### PROBLEM REQUIREMENTS:
Lift out, unaltered, the lines of the material below between the line holding "(162, 176) = (344, 137): orange" and the line holding "(537, 149) = (415, 412): yellow", counting both.

═══ DATA TO EXAMINE ═══

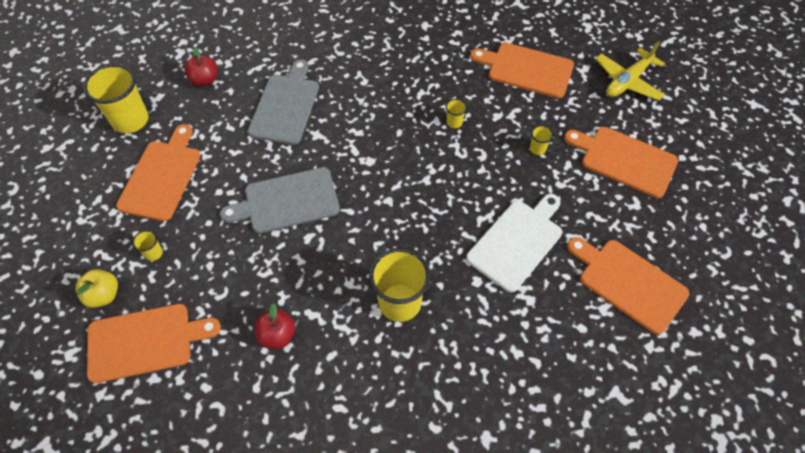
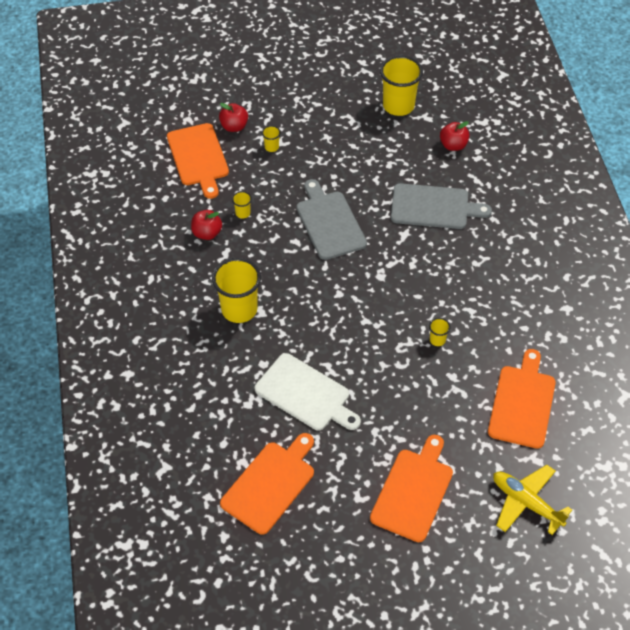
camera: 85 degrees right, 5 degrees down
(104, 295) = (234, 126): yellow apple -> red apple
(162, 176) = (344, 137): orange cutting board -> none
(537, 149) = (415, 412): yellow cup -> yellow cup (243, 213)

═══
═══ DATA TO EXAMINE ═══

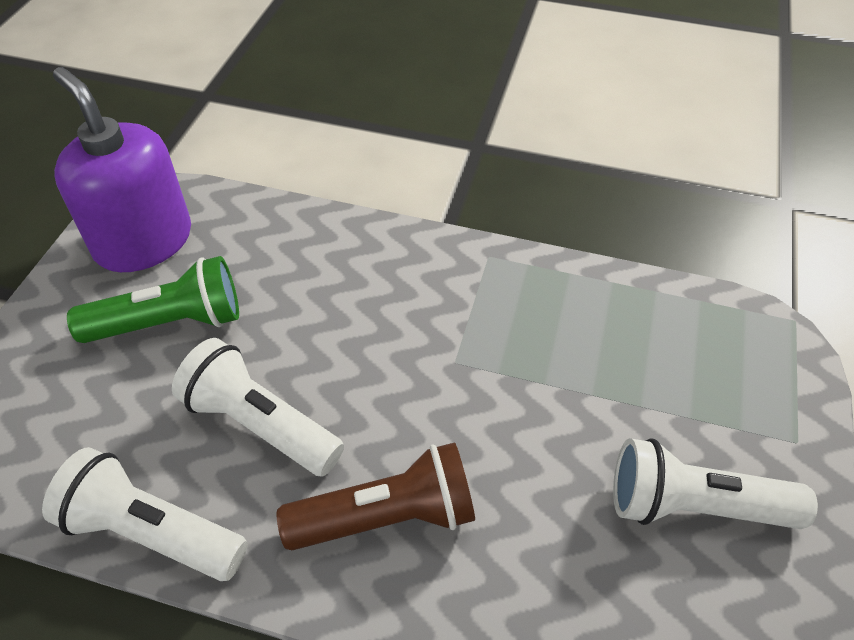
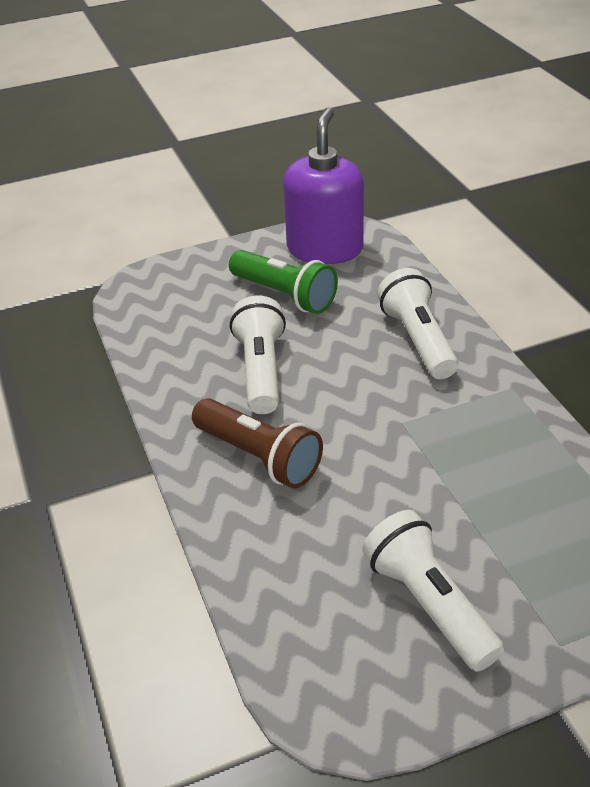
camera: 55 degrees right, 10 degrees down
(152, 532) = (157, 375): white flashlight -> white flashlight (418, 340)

═══

### EXERCISE SOLUTION:
(162, 176) = (344, 137): orange cutting board -> none
(537, 149) = (415, 412): yellow cup -> yellow cup (243, 213)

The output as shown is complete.